[Aim of the task] Out of the listing below, copy every line that carries the string "green".

*** Opening Data records ***

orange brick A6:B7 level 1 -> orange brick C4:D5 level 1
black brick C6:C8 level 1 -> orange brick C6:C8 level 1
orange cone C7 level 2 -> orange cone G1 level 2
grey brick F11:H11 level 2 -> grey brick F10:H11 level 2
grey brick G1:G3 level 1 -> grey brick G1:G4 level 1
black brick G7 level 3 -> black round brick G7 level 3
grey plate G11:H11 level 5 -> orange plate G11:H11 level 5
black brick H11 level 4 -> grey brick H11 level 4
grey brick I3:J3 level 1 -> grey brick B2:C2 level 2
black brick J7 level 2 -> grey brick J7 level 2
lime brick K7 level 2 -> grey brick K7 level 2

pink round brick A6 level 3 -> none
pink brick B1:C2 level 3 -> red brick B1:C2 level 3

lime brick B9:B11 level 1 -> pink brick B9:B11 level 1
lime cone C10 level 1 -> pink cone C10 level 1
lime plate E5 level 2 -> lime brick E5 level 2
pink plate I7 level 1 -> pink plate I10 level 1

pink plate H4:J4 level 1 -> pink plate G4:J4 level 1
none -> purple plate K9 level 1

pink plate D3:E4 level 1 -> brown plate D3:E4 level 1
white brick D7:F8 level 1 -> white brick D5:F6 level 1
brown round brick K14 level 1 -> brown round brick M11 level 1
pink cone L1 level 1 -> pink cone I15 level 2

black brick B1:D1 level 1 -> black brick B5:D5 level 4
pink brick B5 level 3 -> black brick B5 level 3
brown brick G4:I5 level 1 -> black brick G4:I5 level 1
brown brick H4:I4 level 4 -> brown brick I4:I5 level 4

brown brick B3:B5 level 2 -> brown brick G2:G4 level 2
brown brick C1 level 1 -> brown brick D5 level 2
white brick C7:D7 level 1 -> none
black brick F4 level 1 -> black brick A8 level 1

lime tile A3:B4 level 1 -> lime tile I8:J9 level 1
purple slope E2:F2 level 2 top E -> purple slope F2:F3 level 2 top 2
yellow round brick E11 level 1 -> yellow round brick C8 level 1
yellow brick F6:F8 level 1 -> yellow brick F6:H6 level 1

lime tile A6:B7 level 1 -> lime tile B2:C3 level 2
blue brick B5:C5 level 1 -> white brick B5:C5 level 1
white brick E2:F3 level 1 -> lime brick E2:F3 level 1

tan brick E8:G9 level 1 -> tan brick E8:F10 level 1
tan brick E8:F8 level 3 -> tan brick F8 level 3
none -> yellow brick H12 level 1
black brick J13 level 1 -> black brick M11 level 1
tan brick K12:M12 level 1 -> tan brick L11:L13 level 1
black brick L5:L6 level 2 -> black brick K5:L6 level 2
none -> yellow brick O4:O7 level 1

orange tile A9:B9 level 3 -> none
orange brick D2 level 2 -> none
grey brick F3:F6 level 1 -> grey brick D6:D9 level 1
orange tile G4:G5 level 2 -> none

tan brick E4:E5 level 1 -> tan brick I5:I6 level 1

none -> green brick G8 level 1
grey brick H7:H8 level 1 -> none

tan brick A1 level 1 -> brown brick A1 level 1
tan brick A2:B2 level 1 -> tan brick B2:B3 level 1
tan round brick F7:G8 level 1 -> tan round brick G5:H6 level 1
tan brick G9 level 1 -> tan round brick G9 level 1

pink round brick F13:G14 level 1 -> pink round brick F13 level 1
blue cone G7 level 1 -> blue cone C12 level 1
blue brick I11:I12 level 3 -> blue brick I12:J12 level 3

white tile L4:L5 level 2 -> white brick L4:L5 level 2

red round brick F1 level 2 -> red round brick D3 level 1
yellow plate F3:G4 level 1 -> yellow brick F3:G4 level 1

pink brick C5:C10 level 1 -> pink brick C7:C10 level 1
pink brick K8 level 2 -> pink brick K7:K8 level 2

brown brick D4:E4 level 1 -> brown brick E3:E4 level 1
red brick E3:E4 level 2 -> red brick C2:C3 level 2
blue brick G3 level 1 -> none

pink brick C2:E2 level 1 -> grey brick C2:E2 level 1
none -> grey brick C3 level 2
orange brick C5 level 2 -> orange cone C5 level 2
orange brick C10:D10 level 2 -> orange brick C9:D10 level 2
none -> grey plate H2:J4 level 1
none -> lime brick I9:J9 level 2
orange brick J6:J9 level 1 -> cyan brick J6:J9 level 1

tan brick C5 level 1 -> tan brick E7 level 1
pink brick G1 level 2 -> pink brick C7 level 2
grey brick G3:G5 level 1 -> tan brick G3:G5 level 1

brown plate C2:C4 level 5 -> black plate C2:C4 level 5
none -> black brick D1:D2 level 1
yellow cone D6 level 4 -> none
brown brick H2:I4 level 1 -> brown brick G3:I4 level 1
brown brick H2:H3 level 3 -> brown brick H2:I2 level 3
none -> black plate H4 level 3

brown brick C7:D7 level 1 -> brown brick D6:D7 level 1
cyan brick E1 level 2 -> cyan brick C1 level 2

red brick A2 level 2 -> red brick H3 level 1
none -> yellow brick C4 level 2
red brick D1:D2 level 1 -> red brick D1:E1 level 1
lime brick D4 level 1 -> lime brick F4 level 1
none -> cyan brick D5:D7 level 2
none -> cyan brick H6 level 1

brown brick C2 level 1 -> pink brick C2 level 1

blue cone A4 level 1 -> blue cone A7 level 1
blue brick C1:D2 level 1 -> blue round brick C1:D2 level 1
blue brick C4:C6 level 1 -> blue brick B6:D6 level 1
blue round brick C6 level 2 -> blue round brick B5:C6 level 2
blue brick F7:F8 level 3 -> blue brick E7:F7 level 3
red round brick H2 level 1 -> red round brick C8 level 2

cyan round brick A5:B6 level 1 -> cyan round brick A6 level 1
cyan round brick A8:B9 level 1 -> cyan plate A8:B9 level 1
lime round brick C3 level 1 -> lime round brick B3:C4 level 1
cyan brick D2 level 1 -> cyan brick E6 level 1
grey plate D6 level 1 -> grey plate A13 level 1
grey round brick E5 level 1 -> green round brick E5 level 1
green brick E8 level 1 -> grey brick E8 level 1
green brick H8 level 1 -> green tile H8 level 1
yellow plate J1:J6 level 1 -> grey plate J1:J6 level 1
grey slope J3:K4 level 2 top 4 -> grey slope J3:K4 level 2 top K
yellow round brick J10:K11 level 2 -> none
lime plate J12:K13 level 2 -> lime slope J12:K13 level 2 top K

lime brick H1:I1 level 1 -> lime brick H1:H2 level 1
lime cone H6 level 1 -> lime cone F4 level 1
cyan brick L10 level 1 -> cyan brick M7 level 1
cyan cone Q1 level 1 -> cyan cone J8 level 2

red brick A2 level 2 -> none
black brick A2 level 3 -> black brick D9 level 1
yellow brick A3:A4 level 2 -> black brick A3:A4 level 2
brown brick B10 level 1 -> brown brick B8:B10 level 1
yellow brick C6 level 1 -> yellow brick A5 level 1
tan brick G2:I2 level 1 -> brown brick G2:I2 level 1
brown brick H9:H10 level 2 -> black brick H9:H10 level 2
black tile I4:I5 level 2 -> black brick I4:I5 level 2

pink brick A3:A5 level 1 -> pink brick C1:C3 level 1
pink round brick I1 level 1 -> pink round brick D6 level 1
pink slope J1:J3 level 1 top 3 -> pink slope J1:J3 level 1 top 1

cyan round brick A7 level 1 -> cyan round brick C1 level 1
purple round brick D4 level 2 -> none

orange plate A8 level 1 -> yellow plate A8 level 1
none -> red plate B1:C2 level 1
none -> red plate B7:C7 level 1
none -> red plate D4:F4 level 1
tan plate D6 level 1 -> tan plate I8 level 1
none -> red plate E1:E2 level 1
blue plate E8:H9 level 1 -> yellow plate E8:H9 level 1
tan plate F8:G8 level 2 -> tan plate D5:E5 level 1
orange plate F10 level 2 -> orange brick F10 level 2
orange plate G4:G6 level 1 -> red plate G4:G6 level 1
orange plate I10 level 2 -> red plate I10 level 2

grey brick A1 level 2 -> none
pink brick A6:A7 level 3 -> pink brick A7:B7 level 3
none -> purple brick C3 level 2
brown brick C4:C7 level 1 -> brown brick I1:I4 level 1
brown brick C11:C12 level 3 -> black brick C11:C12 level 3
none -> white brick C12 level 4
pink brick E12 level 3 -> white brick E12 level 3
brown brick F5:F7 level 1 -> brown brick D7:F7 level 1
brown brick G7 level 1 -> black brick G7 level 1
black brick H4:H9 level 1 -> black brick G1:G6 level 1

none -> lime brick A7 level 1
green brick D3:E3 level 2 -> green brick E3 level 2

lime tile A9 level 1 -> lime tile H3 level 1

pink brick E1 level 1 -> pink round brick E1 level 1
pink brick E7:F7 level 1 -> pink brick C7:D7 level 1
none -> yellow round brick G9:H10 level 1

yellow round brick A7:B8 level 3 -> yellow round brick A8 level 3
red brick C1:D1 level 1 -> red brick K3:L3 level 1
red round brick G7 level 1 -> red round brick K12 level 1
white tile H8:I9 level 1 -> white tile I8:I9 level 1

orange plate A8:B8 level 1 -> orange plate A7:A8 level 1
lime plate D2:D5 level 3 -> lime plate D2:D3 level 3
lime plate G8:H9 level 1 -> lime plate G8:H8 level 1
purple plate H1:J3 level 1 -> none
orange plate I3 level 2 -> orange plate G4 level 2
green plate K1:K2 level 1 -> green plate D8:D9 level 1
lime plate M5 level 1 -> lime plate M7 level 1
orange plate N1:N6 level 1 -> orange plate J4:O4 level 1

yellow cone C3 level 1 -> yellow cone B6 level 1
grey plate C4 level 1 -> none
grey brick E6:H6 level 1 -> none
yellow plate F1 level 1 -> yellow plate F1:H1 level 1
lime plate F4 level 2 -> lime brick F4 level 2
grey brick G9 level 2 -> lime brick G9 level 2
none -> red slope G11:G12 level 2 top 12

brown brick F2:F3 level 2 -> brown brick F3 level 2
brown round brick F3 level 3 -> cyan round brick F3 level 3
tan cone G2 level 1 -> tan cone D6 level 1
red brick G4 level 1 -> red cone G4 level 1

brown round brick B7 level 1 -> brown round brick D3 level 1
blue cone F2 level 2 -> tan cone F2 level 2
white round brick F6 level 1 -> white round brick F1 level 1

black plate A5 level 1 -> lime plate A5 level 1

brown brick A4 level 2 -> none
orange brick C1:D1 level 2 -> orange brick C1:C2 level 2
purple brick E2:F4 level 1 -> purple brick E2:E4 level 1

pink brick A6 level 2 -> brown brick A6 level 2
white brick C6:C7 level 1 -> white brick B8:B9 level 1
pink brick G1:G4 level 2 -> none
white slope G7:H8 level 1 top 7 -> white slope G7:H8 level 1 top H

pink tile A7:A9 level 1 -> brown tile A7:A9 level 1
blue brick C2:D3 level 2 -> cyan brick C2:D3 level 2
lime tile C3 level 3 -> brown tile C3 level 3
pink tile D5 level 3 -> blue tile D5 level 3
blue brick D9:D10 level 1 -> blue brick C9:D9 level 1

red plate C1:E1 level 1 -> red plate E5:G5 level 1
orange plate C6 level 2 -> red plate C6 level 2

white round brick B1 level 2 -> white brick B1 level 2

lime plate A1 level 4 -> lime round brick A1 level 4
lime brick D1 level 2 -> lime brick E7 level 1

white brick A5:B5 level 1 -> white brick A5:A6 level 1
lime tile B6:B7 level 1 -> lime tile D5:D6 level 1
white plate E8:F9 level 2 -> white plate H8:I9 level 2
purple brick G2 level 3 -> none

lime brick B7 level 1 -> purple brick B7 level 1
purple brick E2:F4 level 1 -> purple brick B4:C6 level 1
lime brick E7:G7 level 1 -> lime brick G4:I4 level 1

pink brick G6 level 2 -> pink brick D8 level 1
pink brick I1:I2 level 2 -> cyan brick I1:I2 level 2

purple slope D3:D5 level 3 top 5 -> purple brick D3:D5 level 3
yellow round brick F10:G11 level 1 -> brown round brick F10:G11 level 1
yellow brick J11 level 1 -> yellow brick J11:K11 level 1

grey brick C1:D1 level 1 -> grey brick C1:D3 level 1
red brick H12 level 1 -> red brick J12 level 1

*** Closing Data records ***

[Expected answer]
none -> green brick G8 level 1
grey round brick E5 level 1 -> green round brick E5 level 1
green brick E8 level 1 -> grey brick E8 level 1
green brick H8 level 1 -> green tile H8 level 1
green brick D3:E3 level 2 -> green brick E3 level 2
green plate K1:K2 level 1 -> green plate D8:D9 level 1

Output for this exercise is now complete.